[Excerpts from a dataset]
──────
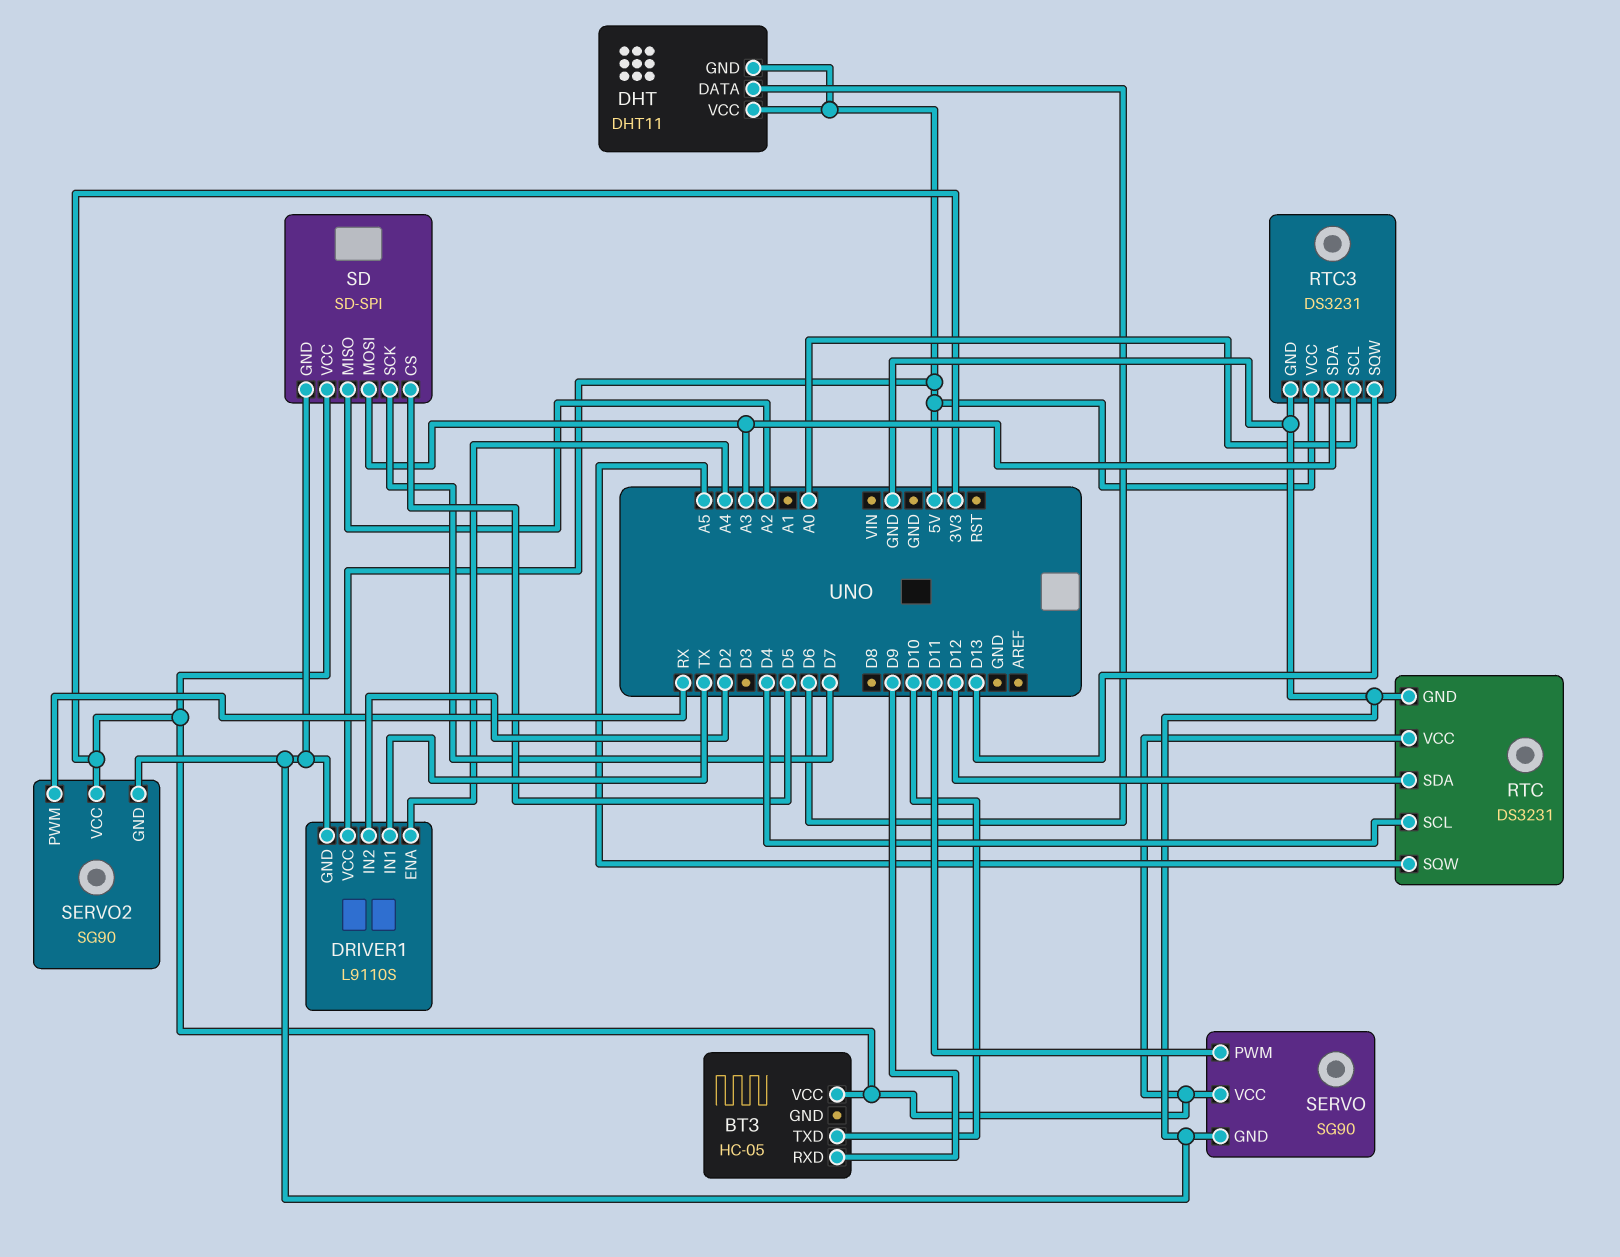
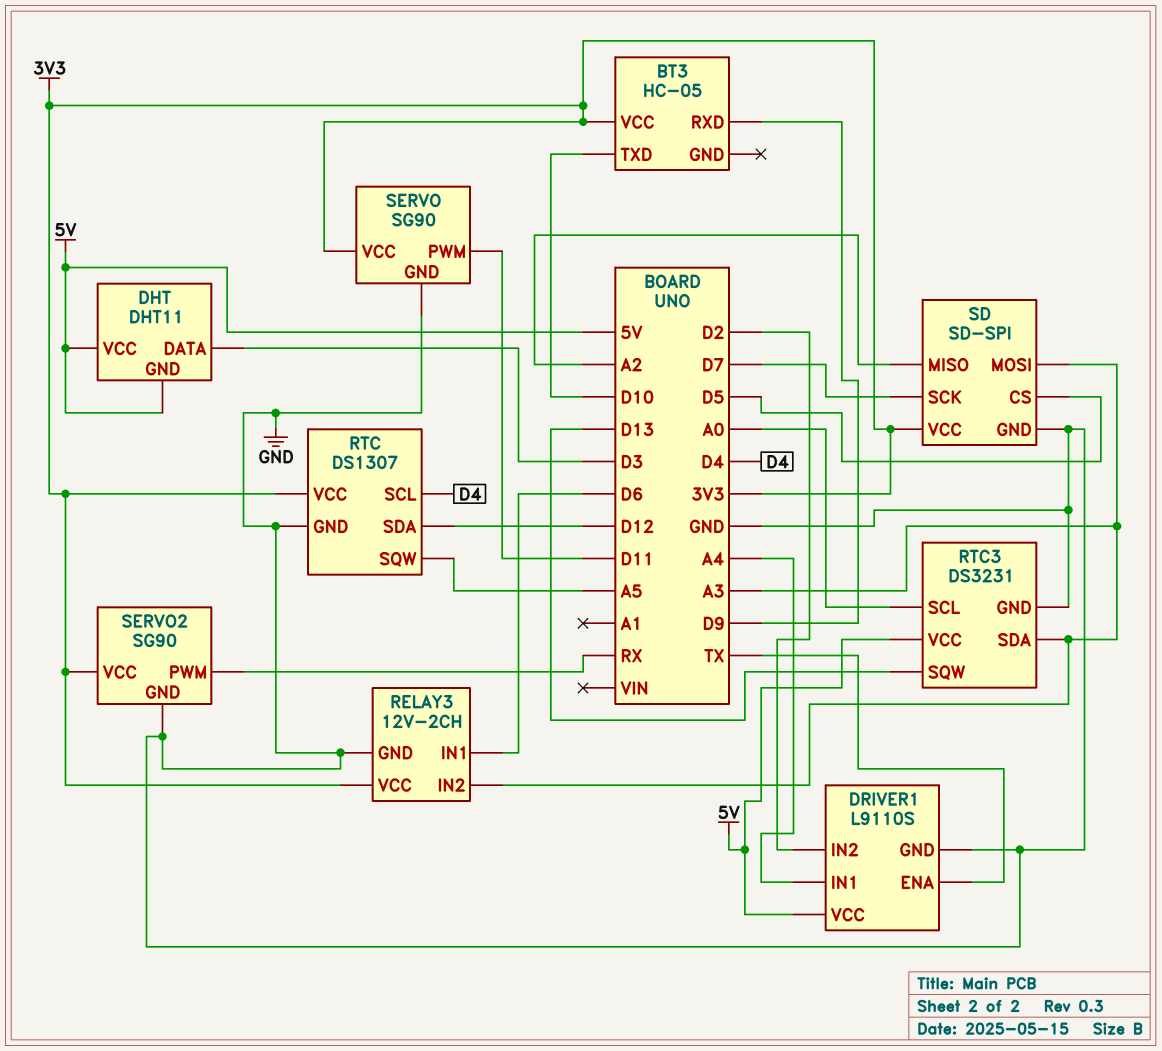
DHT pin DATA: D6 -> D3
DRIVER1 pin ENA: A4 -> TX
DRIVER1 pin IN1: TX -> A4
RELAY3: none -> 12V-2CH
RELAY3 pin GND: none -> GND
RELAY3 pin IN1: none -> D6
RELAY3 pin IN2: none -> A3
RELAY3 pin VCC: none -> 3V3
RTC: DS3231 -> DS1307

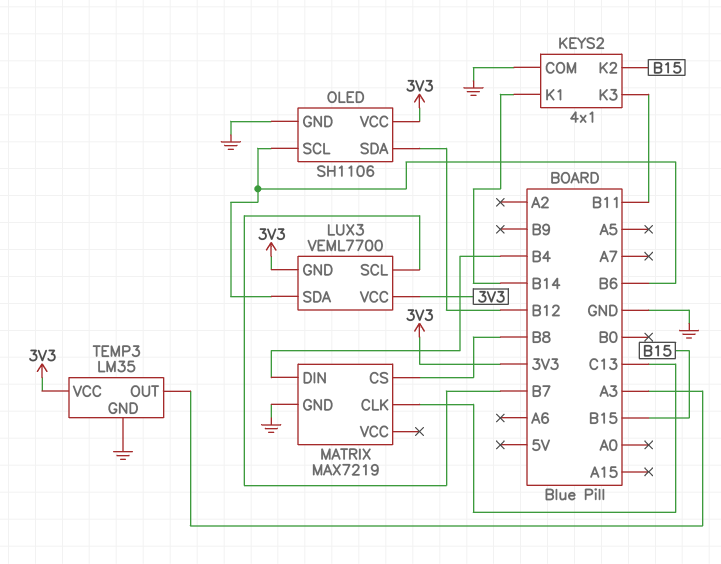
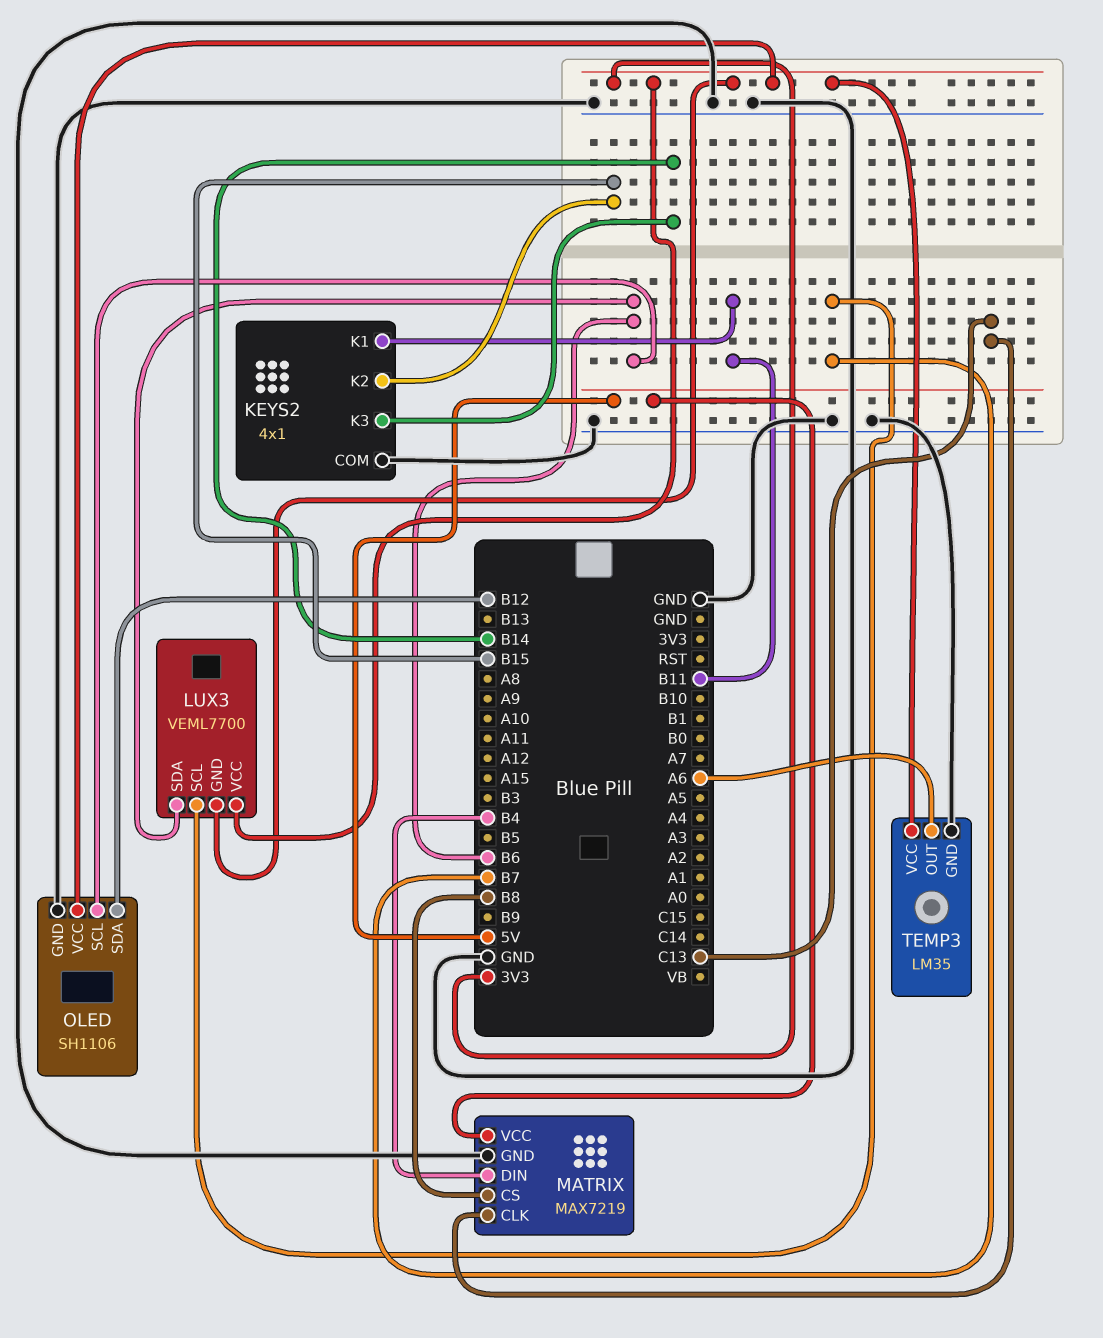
KEYS2 pin K1: B14 -> B11
KEYS2 pin K3: B11 -> B14
MATRIX pin VCC: none -> 5V
TEMP3 pin OUT: A3 -> A6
──────
WORK REQUIRED » The answer is to be the lines from the one holding "KEYS2 pin K1: B14 -> B11" through the end of the data above, transcribed character for character, both ends included.

ANSWER FOR THE TASK »
KEYS2 pin K1: B14 -> B11
KEYS2 pin K3: B11 -> B14
MATRIX pin VCC: none -> 5V
TEMP3 pin OUT: A3 -> A6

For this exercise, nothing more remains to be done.